→ DIRECTIONS
Leaving the images aside, print every record in the material exactly.

<<<<

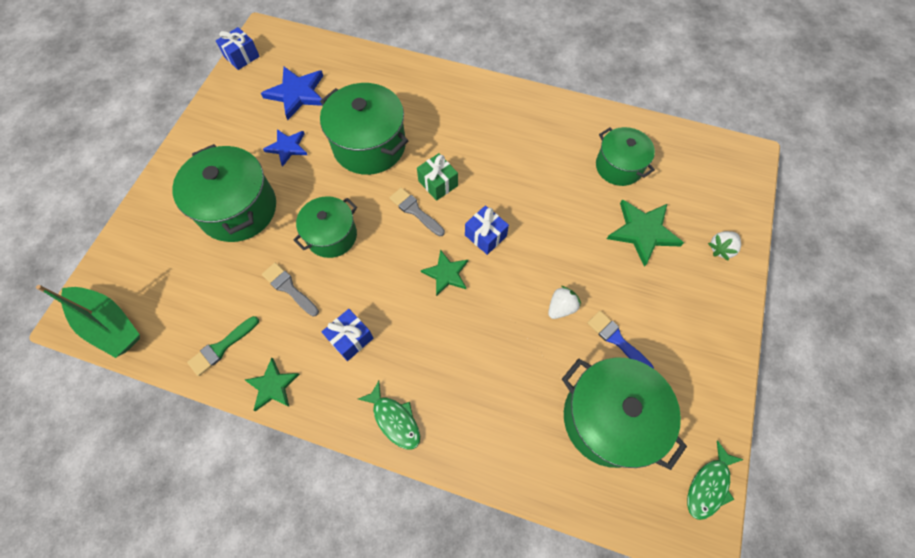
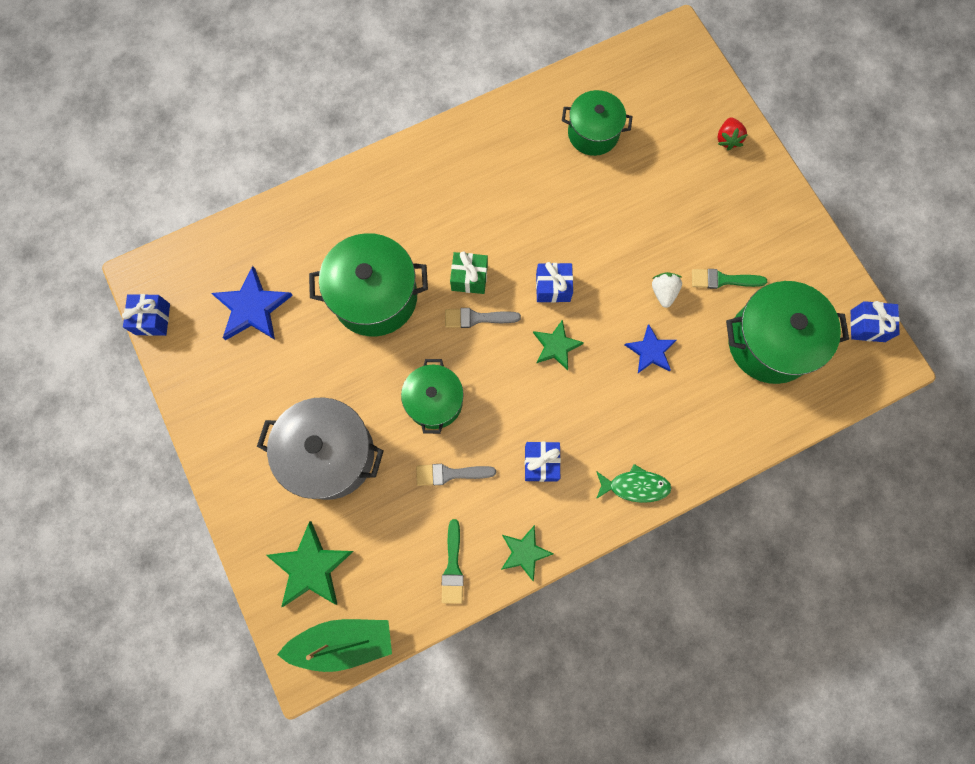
camera: 45 degrees left, 10 degrees up
(238, 209) = (330, 454): green pot -> grey pot
(287, 147) = (305, 364): blue star -> blue star (650, 351)
(617, 340) = (723, 280): blue brush -> green brush
(643, 232) = (662, 175): green star -> green star (311, 567)
(709, 485) = (867, 326): green fish -> blue gift
(721, 249) = (727, 139): white strawberry -> red strawberry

>>>>

→ WRITTEN REPLY
camera: 45 degrees left, 10 degrees up
(238, 209) = (330, 454): green pot -> grey pot
(287, 147) = (305, 364): blue star -> blue star (650, 351)
(617, 340) = (723, 280): blue brush -> green brush
(643, 232) = (662, 175): green star -> green star (311, 567)
(709, 485) = (867, 326): green fish -> blue gift
(721, 249) = (727, 139): white strawberry -> red strawberry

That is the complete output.